Data to process: Begin

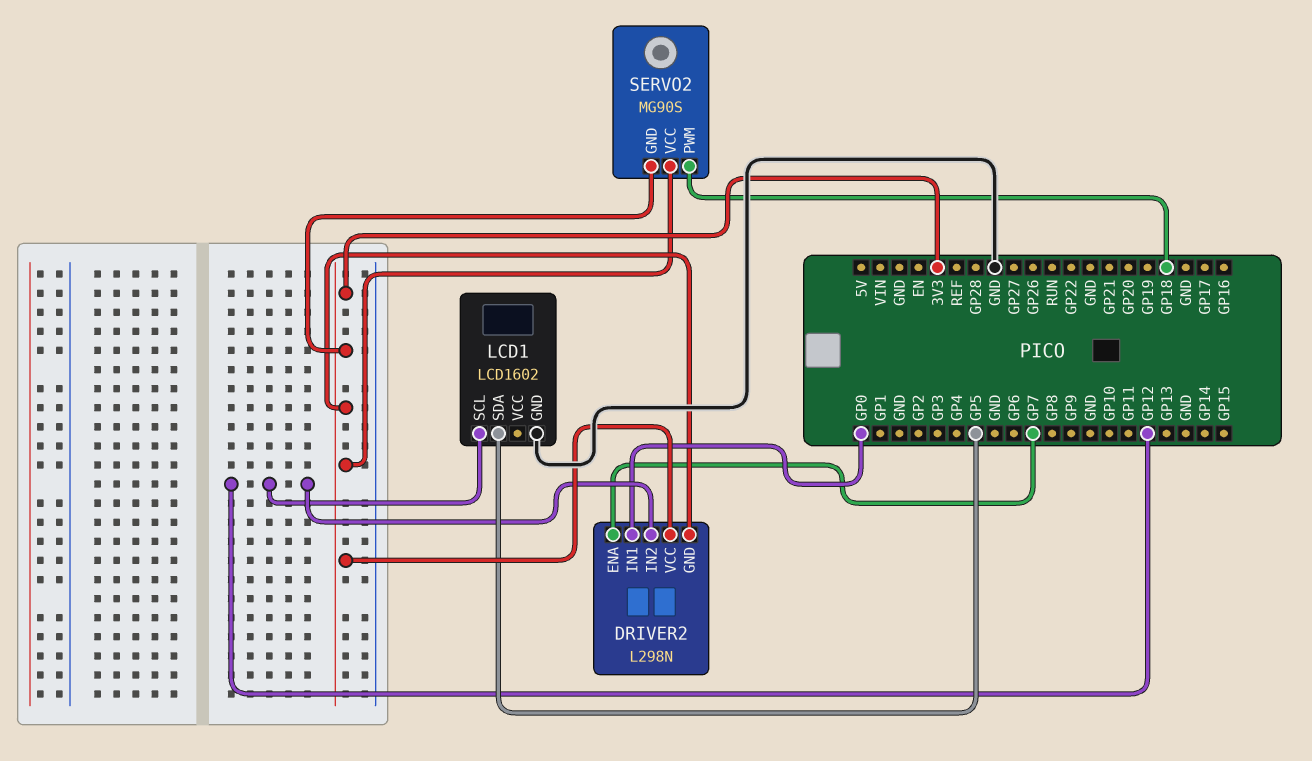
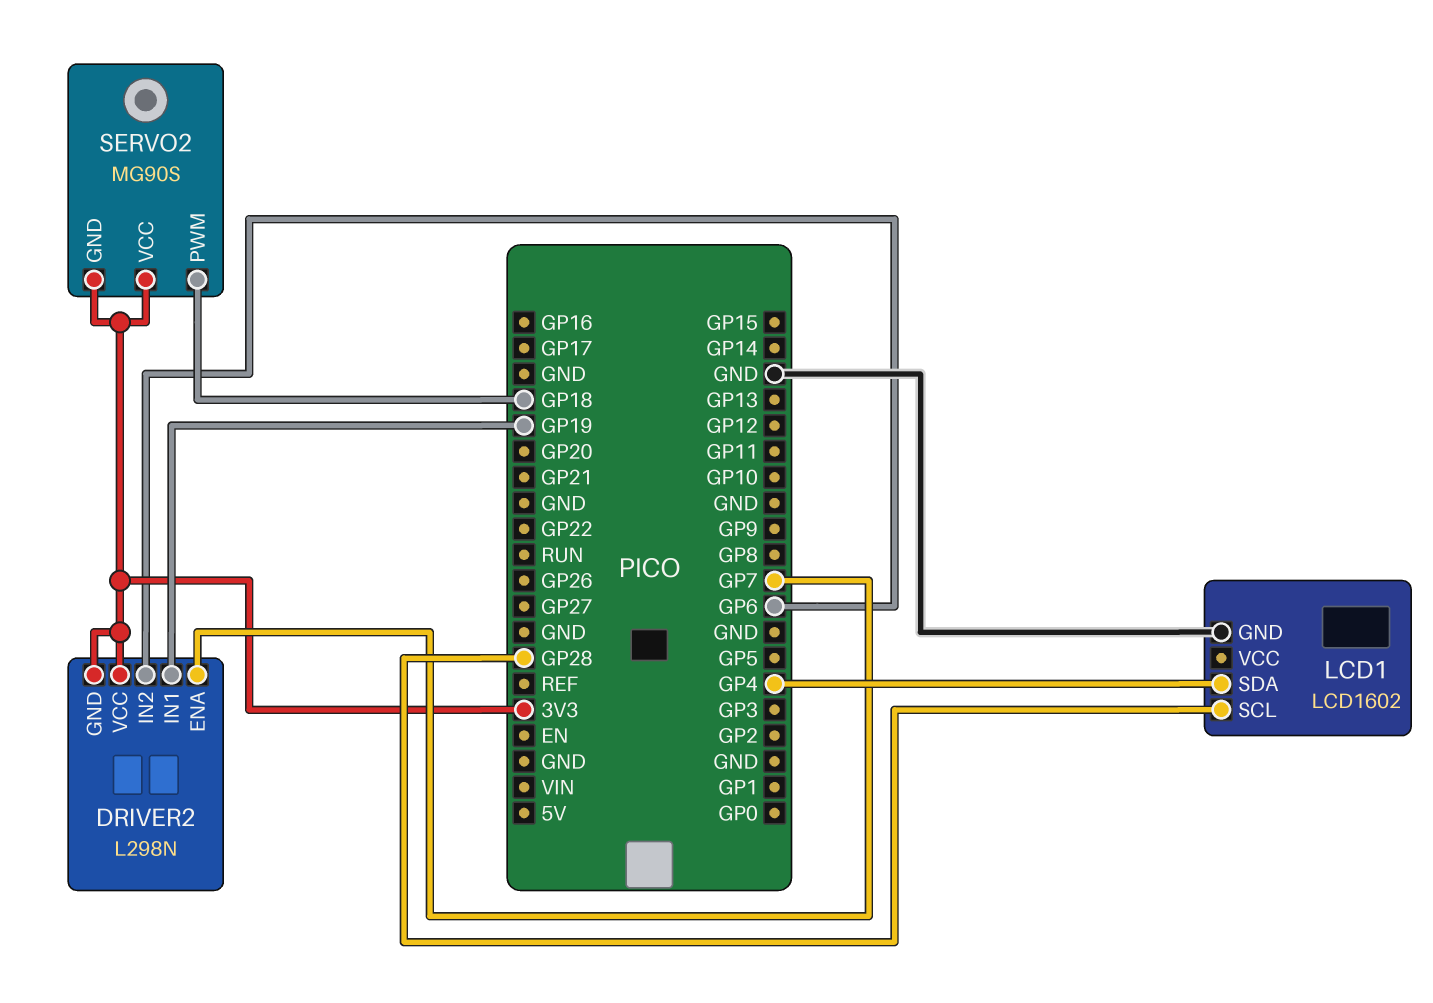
DRIVER2 pin IN1: GP0 -> GP19
DRIVER2 pin IN2: GP12 -> GP6
LCD1 pin SCL: GP12 -> GP28
LCD1 pin SDA: GP5 -> GP4

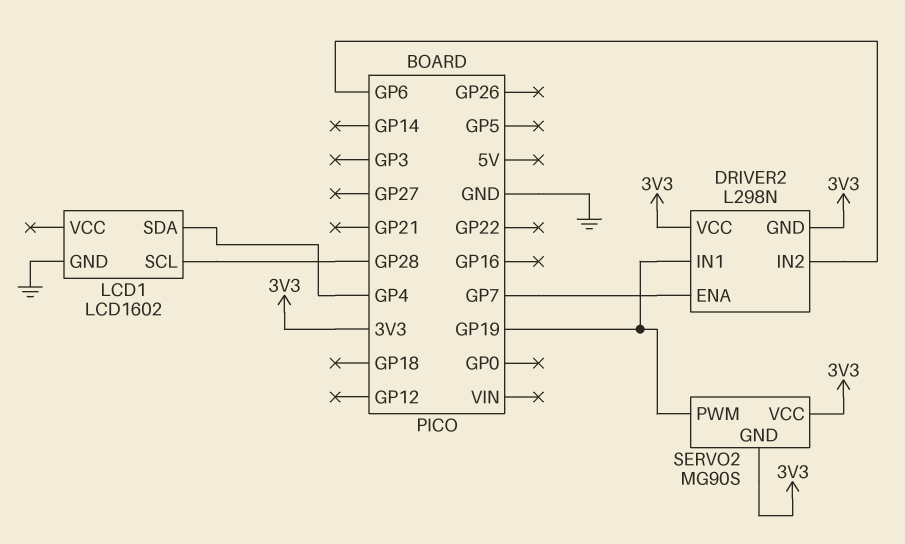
SERVO2 pin PWM: GP18 -> GP19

Data to process: End

**Task:** Transcribe every entry exactly, leaving out the pictures.

**Worked solution:**
DRIVER2 pin IN1: GP0 -> GP19
DRIVER2 pin IN2: GP12 -> GP6
LCD1 pin SCL: GP12 -> GP28
LCD1 pin SDA: GP5 -> GP4

SERVO2 pin PWM: GP18 -> GP19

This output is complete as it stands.